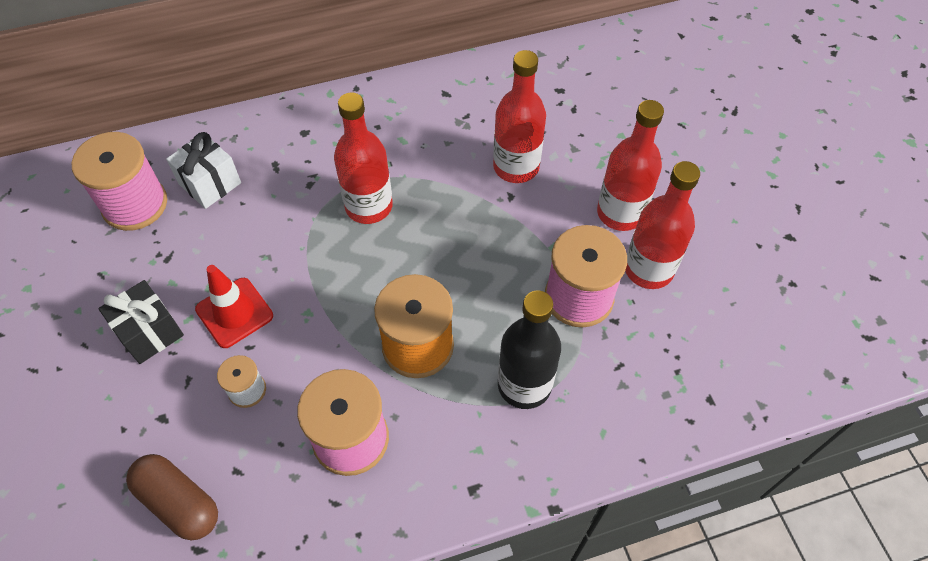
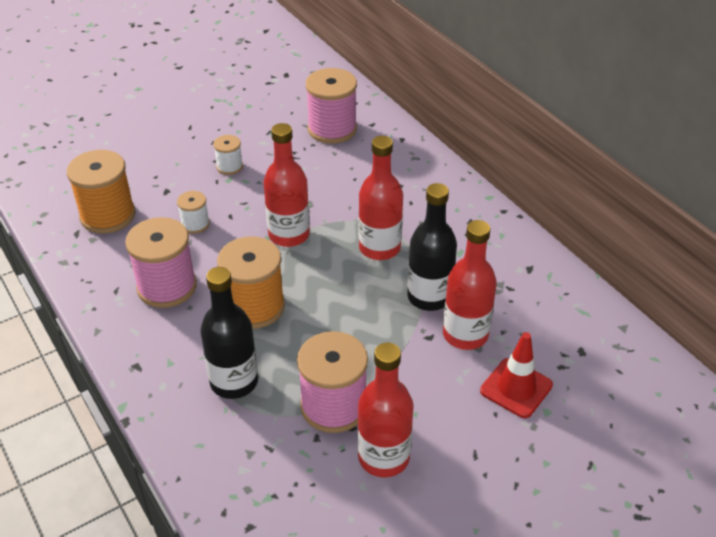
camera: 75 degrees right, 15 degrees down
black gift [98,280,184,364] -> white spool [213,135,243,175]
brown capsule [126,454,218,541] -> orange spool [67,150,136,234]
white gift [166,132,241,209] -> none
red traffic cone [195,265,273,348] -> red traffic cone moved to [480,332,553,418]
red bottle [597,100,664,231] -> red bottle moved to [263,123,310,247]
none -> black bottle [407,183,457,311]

--------

BRIEF - If an entry above contains a picture, leave that picture out and copy everything else exactly.

EXERCISE OUTPUT -
camera: 75 degrees right, 15 degrees down
black gift [98,280,184,364] -> white spool [213,135,243,175]
brown capsule [126,454,218,541] -> orange spool [67,150,136,234]
white gift [166,132,241,209] -> none
red traffic cone [195,265,273,348] -> red traffic cone moved to [480,332,553,418]
red bottle [597,100,664,231] -> red bottle moved to [263,123,310,247]
none -> black bottle [407,183,457,311]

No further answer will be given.